→ **Exercise details**
Copy whichever lines of the data hold the word "cone".

[Data excerpts]

* * *

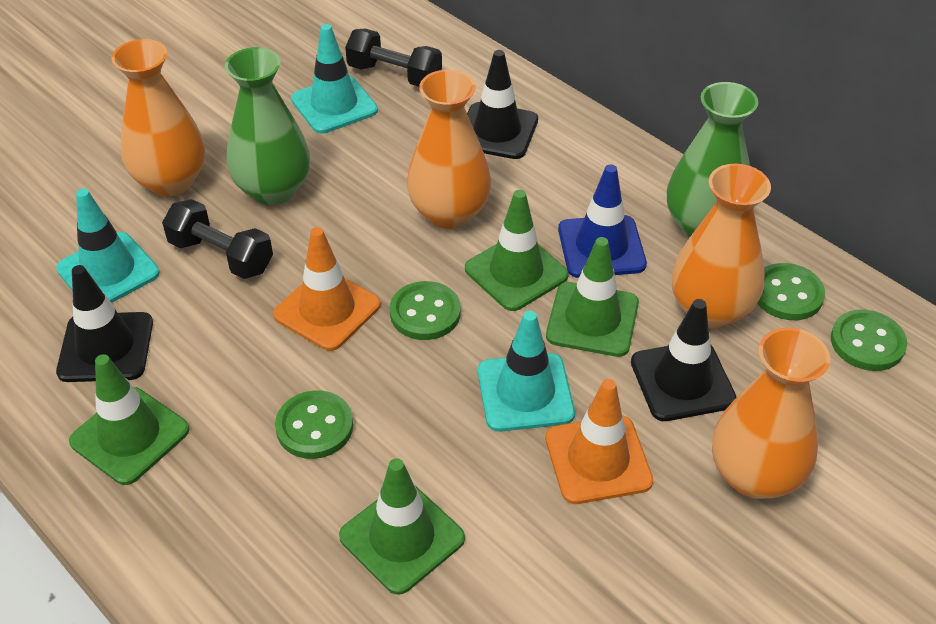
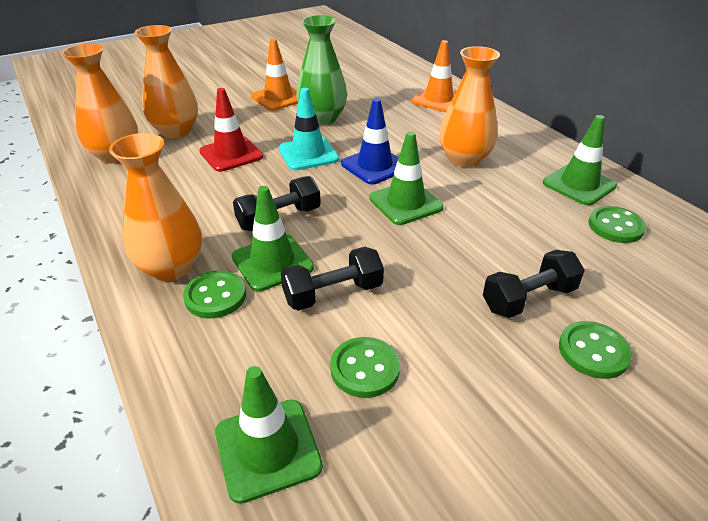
black dumbbell: 2 -> 3
black traffic cone: 3 -> 0
green vase: 2 -> 1
red traffic cone: 0 -> 1
turquoise traffic cone: 3 -> 1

* * *

→ **Reply to the exercise**
black traffic cone: 3 -> 0
red traffic cone: 0 -> 1
turquoise traffic cone: 3 -> 1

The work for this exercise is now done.